→ **Your goal**:
Apart from the pictures, every line below is to be set down exactly.

→ **Information provided**:
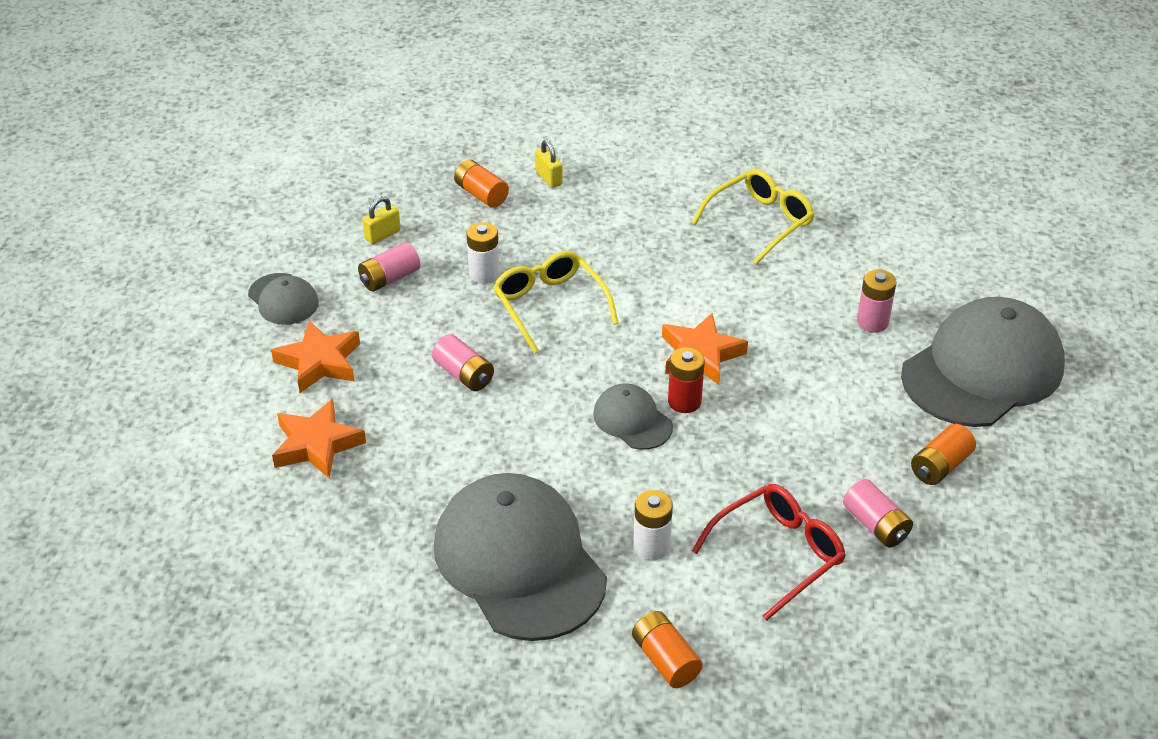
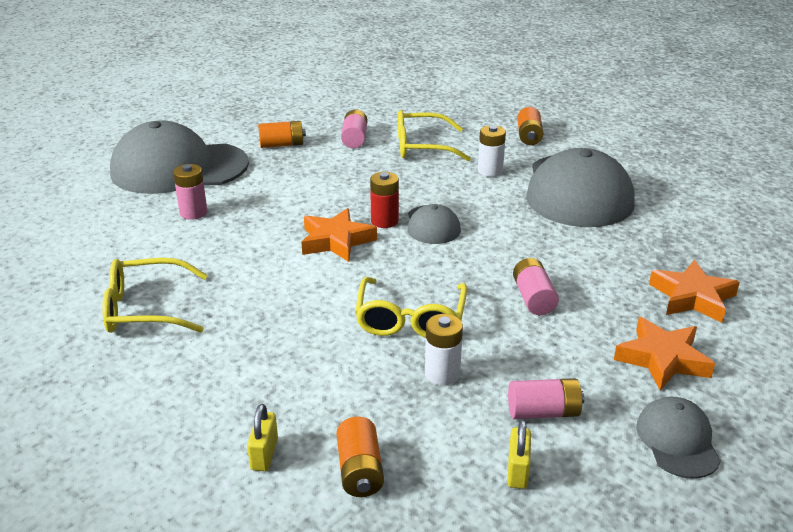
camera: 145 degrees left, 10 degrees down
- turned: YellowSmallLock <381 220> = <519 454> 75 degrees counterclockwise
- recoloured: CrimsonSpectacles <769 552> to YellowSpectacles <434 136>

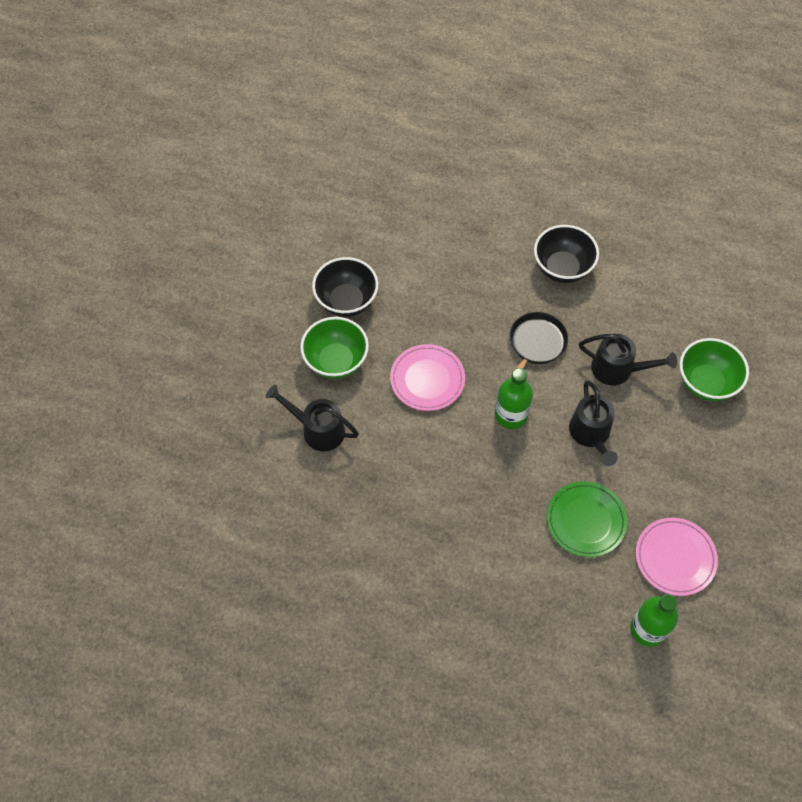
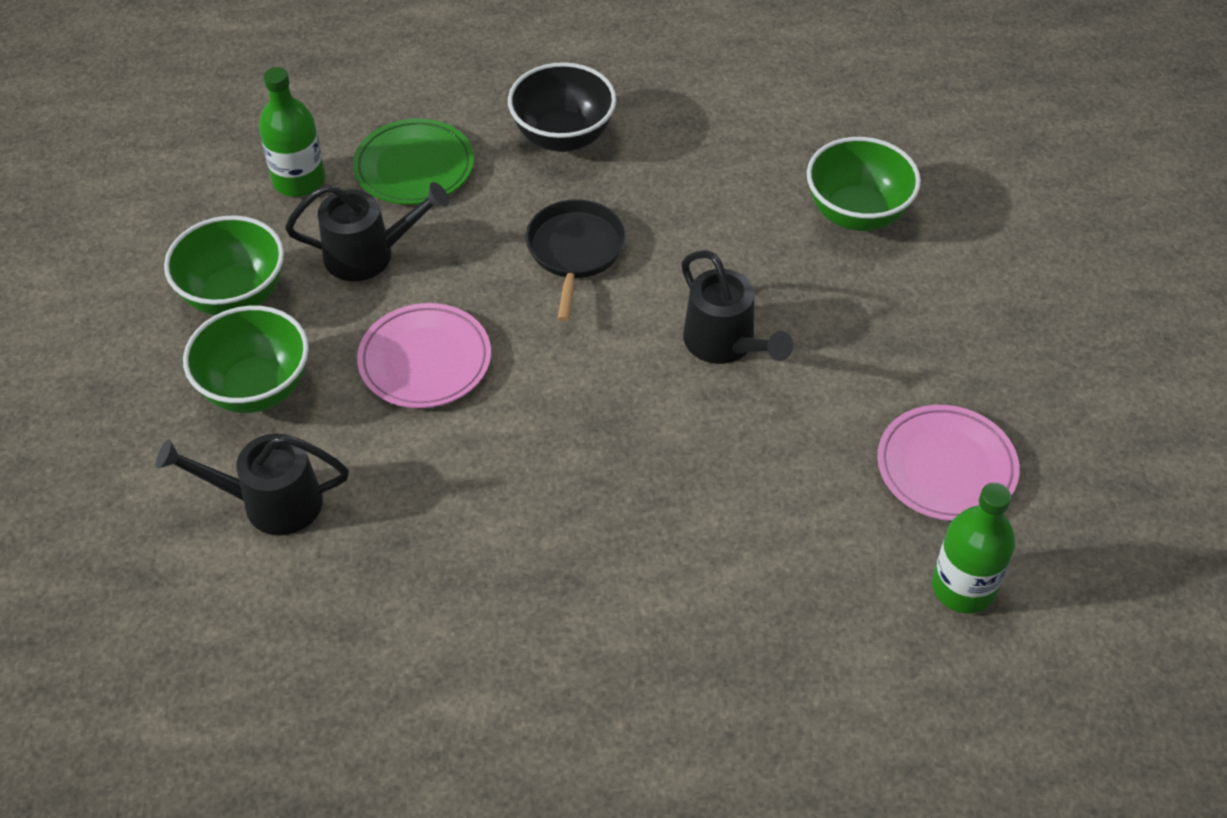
camera: 25 degrees left, 10 degrees down
- recoloured: EbonyDeepDish <345 287> to GreenDeepDish <224 265>
- moved: EbonyWateringPot <628 359> to <367 231>
- moved: GreenFlask <514 398> to <292 132>
- moved: GreenFlatDish <587 519> to <413 161>

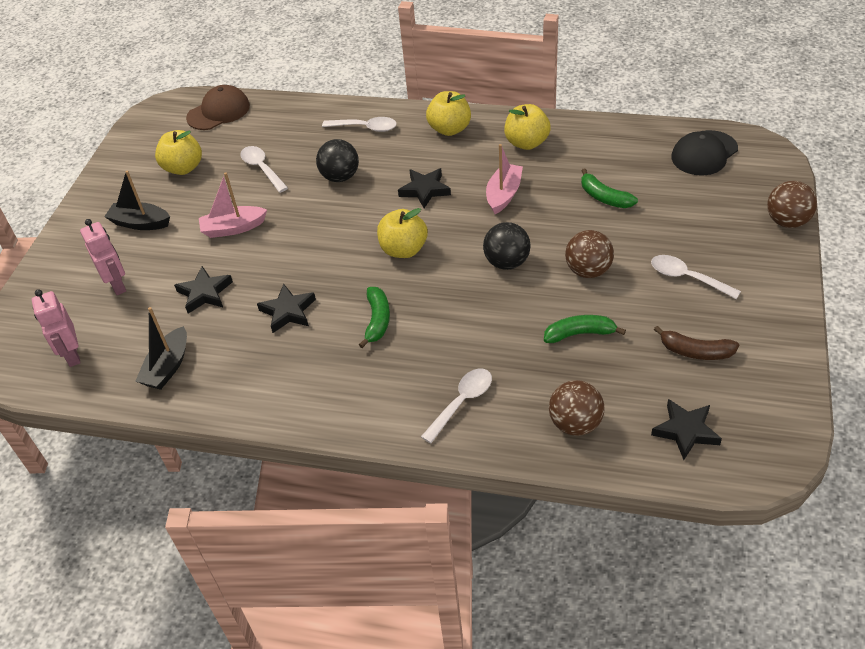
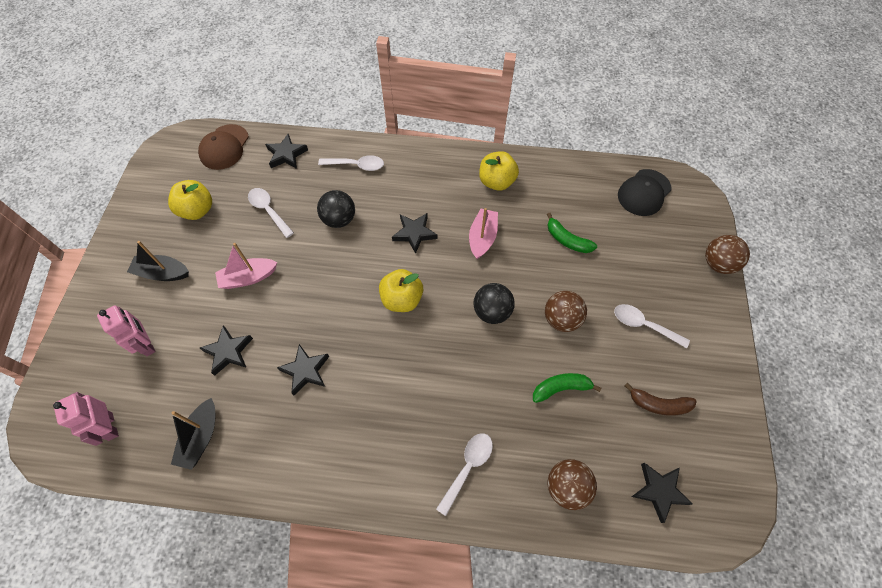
camera: 10 degrees left, 15 degrees up
- turned: DarkBrownCap <218 107> = <223 147> 150 degrees clockwise
- removed: YellowAppleFruit <448 113>
- removed: GreenBananaFruit <374 317>
- added: EbonyStarShape <286 151>

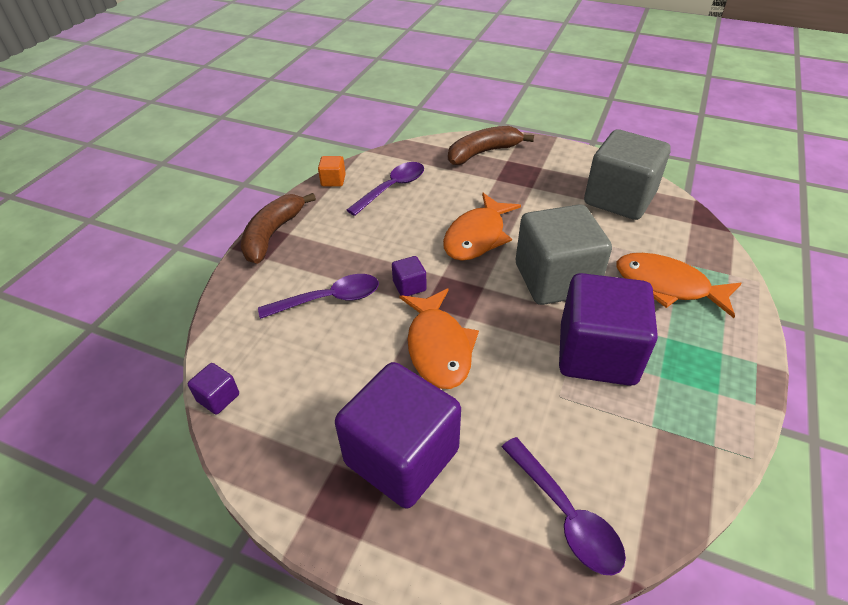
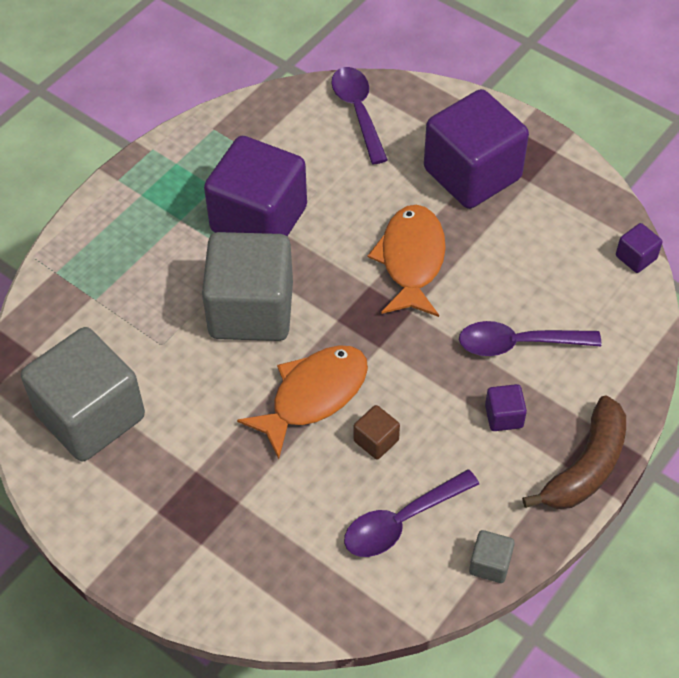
camera: 165 degrees left, 10 degrees up
- removed: DarkBrownBananaFruit <491 145>
- recoloured: OrangeBlock <332 171> to GrayBlock <492 556>
- removed: OrangeFishFigure <679 285>
- moved: VioletBlock <409 276> to <506 407>
- added: DarkBrownBlock <377 432>

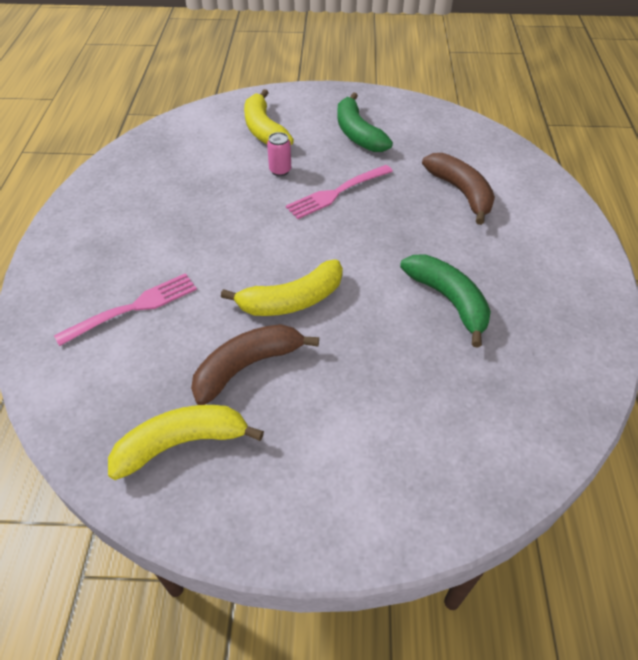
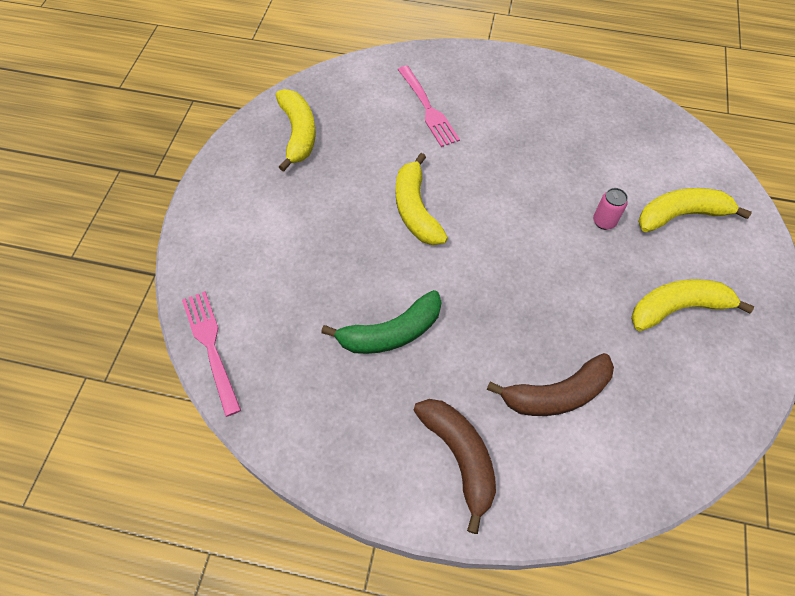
camera: 100 degrees right, 10 degrees up
- recoloured: GreenBananaFruit <365 122> to YellowBananaFruit <692 305>
- moved: PinkTableFork <339 192> to <211 354>
- moved: DarkBrownBananaFruit <255 364> to <454 466>

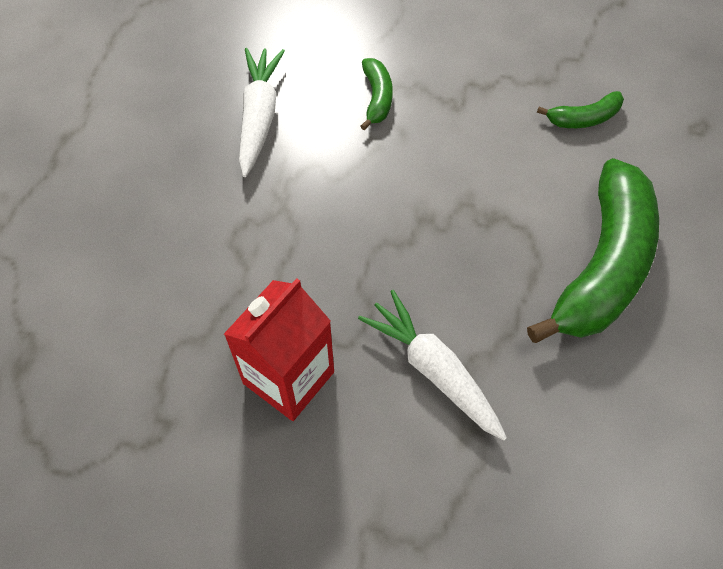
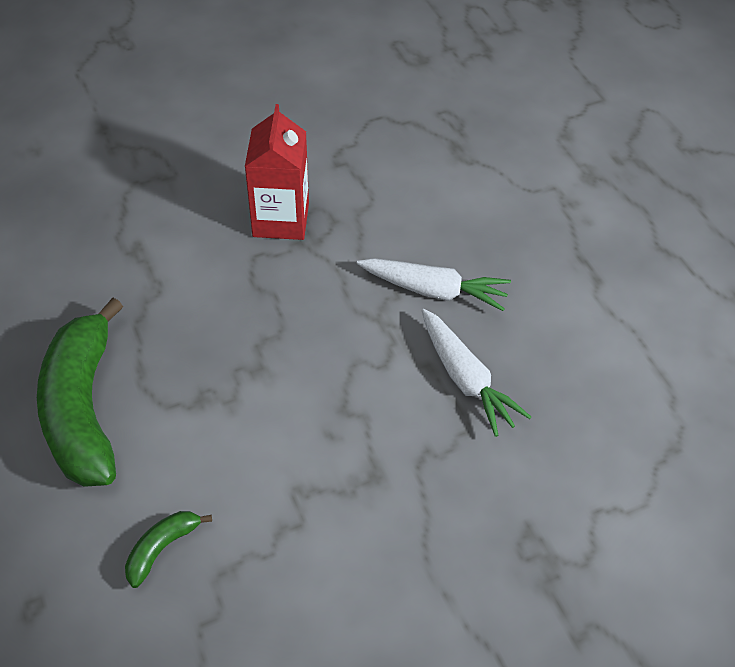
camera: 145 degrees right, 10 degrees down
- removed: GreenBananaFruit <377 94>
- moved: PureWhiteCarrot <432 365> to <434 284>

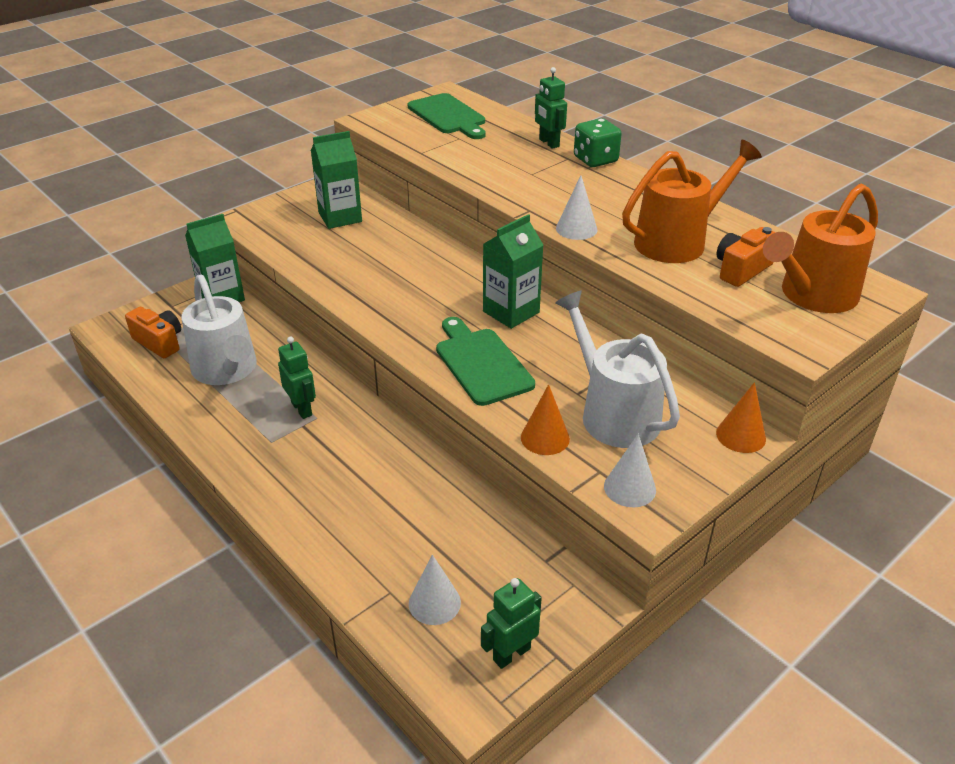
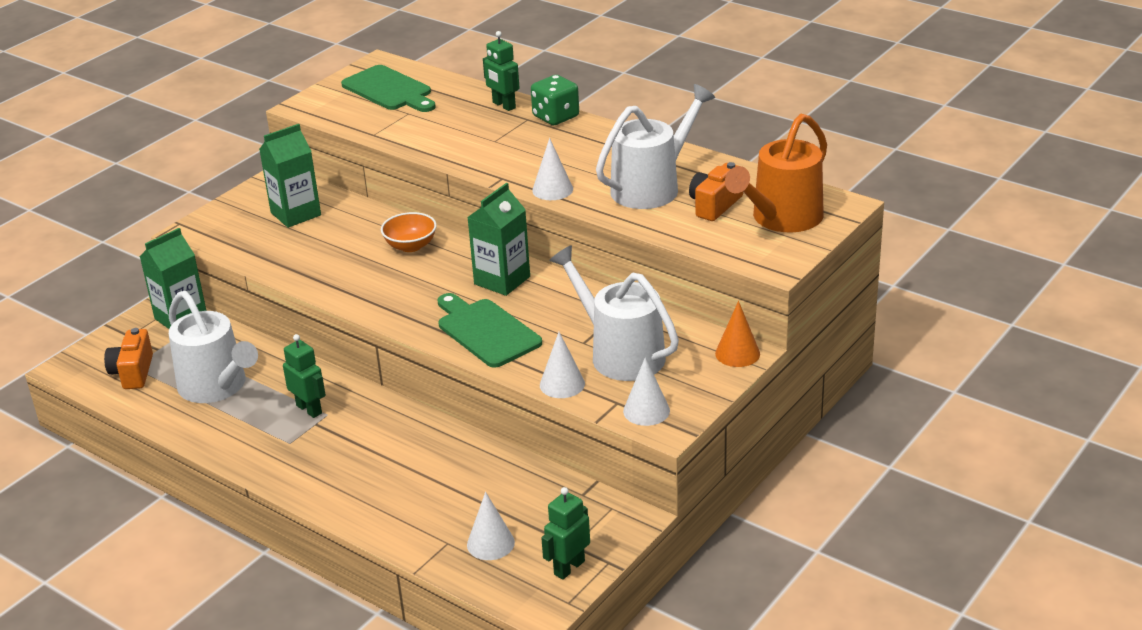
camera: 10 degrees left, 5 degrees down
- recoloured: OrangeWateringPot <692 201> to PureWhiteWateringPot <655 146>
- turned: OrangePhotoCamera <153 332> = <128 358> 120 degrees counterclockwise
- recoloured: OrangeConeShape <545 419> to PureWhiteConeShape <562 365>
- added: OrangeDeepDish <409 232>

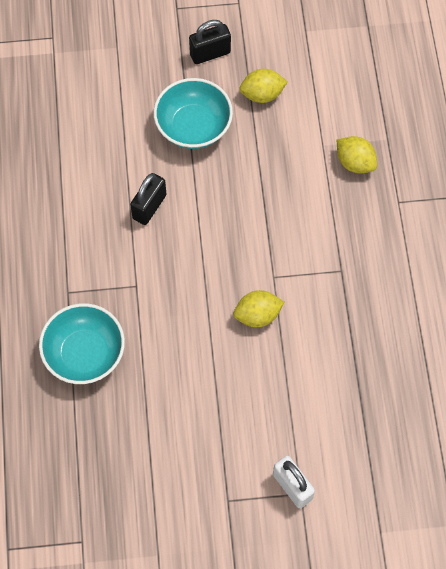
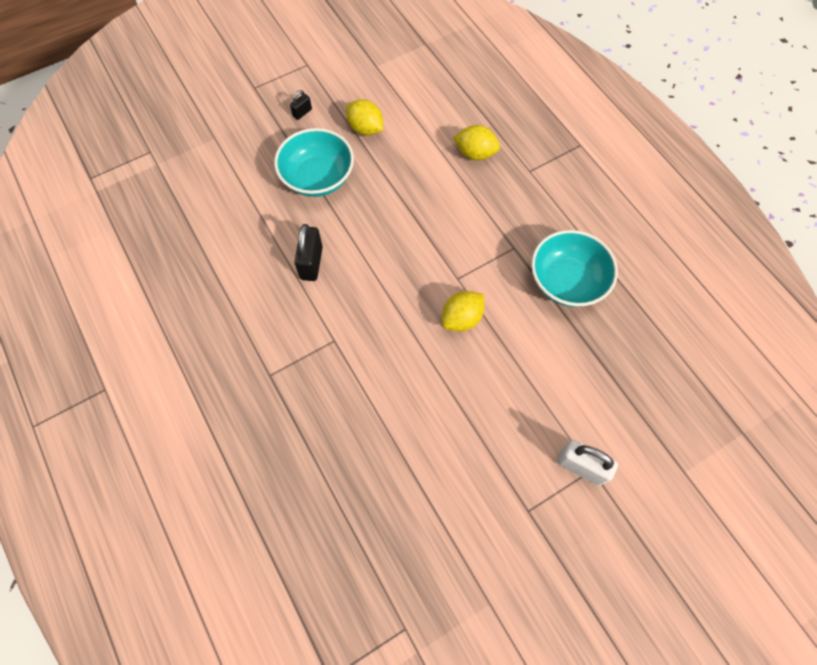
camera: 25 degrees left, 0 degrees up
- resized: EbonySmallLock <210 42> = <301 105> x0.54
- turned: YellowCitrusFruit <263 86> = <365 117> 75 degrees clockwise
- moved: AquaDeepDish <82 343> to <574 268>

→ **Exercise solution**:
camera: 145 degrees left, 10 degrees down
- turned: YellowSmallLock <381 220> = <519 454> 75 degrees counterclockwise
- recoloured: CrimsonSpectacles <769 552> to YellowSpectacles <434 136>

camera: 25 degrees left, 10 degrees down
- recoloured: EbonyDeepDish <345 287> to GreenDeepDish <224 265>
- moved: EbonyWateringPot <628 359> to <367 231>
- moved: GreenFlask <514 398> to <292 132>
- moved: GreenFlatDish <587 519> to <413 161>

camera: 10 degrees left, 15 degrees up
- turned: DarkBrownCap <218 107> = <223 147> 150 degrees clockwise
- removed: YellowAppleFruit <448 113>
- removed: GreenBananaFruit <374 317>
- added: EbonyStarShape <286 151>

camera: 165 degrees left, 10 degrees up
- removed: DarkBrownBananaFruit <491 145>
- recoloured: OrangeBlock <332 171> to GrayBlock <492 556>
- removed: OrangeFishFigure <679 285>
- moved: VioletBlock <409 276> to <506 407>
- added: DarkBrownBlock <377 432>

camera: 100 degrees right, 10 degrees up
- recoloured: GreenBananaFruit <365 122> to YellowBananaFruit <692 305>
- moved: PinkTableFork <339 192> to <211 354>
- moved: DarkBrownBananaFruit <255 364> to <454 466>

camera: 145 degrees right, 10 degrees down
- removed: GreenBananaFruit <377 94>
- moved: PureWhiteCarrot <432 365> to <434 284>

camera: 10 degrees left, 5 degrees down
- recoloured: OrangeWateringPot <692 201> to PureWhiteWateringPot <655 146>
- turned: OrangePhotoCamera <153 332> = <128 358> 120 degrees counterclockwise
- recoloured: OrangeConeShape <545 419> to PureWhiteConeShape <562 365>
- added: OrangeDeepDish <409 232>

camera: 25 degrees left, 0 degrees up
- resized: EbonySmallLock <210 42> = <301 105> x0.54
- turned: YellowCitrusFruit <263 86> = <365 117> 75 degrees clockwise
- moved: AquaDeepDish <82 343> to <574 268>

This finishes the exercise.